**PROBLEM REQUIREMENTS**
Type again, exactly, the lines below from the start through the line that includes "exchanged: red truck".

**Spatial reasoning data**
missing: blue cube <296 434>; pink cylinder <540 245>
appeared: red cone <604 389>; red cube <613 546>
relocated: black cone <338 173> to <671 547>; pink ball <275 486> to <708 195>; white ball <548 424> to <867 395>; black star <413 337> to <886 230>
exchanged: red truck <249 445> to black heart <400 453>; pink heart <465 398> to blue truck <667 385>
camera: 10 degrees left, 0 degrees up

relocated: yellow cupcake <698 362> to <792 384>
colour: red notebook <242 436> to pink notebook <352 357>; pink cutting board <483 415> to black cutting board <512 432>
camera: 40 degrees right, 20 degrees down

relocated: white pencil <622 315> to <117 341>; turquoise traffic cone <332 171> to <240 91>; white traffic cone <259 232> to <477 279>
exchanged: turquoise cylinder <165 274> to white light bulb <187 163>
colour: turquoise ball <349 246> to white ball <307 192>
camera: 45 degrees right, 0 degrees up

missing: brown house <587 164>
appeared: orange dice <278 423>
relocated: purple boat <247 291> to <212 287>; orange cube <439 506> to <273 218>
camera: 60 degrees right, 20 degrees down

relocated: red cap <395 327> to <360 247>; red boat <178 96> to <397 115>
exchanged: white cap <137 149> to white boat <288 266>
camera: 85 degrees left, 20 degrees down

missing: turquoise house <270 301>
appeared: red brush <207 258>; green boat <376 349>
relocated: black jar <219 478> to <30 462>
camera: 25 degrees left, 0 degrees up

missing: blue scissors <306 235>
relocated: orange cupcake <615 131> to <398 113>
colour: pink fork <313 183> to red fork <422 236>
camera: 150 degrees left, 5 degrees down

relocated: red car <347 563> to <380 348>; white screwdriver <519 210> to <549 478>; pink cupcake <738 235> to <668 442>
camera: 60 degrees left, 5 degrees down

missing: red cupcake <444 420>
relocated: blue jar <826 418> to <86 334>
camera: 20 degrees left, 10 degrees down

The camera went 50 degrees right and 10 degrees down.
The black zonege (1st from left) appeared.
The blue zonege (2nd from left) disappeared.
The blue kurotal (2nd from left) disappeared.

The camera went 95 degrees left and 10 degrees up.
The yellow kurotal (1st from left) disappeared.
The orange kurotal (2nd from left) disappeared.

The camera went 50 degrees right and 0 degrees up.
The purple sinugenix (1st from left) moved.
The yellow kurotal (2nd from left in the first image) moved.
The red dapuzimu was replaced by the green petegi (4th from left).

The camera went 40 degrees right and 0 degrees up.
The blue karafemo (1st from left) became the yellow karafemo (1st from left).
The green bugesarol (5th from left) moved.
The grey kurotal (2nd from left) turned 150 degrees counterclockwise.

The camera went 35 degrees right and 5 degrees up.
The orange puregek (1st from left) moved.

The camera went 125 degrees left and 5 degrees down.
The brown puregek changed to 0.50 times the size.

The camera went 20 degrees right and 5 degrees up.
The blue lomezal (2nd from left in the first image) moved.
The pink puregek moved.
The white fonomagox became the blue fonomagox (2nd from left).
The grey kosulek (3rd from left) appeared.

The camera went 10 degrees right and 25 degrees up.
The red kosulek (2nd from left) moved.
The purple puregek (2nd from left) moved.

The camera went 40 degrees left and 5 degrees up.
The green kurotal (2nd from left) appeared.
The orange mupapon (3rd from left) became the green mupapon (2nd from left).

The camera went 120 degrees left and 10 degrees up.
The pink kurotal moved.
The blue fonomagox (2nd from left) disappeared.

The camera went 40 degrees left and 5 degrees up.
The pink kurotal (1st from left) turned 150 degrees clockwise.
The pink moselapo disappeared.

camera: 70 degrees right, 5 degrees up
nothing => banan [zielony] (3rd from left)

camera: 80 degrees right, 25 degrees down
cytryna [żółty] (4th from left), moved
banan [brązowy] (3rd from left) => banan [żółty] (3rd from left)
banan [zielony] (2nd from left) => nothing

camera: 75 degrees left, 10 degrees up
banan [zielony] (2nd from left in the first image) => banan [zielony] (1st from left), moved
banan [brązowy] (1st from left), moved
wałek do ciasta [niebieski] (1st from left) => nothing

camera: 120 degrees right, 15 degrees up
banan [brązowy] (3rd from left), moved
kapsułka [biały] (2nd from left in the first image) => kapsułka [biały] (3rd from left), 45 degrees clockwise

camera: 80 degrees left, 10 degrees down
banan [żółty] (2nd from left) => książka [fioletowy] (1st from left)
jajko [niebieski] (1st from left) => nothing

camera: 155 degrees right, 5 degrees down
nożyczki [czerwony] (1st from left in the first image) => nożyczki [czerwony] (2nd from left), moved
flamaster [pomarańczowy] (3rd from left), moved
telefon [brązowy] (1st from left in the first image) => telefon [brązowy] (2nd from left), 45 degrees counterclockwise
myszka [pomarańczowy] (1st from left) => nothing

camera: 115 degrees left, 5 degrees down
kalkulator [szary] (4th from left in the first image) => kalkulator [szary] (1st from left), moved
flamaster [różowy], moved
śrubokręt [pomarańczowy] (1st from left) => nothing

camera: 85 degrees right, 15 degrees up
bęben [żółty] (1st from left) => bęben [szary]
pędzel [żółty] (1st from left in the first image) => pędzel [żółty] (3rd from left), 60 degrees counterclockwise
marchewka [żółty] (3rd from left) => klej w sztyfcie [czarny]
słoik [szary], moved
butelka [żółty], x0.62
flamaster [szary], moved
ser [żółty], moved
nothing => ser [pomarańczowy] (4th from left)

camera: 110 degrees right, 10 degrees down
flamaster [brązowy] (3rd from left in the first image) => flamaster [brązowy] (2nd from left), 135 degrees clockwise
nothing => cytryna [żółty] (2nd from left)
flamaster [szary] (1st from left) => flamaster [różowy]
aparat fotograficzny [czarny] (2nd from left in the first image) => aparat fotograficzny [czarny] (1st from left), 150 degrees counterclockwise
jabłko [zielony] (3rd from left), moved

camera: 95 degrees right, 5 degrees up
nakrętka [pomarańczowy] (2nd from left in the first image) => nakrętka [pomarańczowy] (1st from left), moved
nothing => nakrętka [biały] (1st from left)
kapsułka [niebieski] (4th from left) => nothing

**ANSWER BOX**
missing: blue cube <296 434>; pink cylinder <540 245>
appeared: red cone <604 389>; red cube <613 546>
relocated: black cone <338 173> to <671 547>; pink ball <275 486> to <708 195>; white ball <548 424> to <867 395>; black star <413 337> to <886 230>
exchanged: red truck <249 445> to black heart <400 453>; pink heart <465 398> to blue truck <667 385>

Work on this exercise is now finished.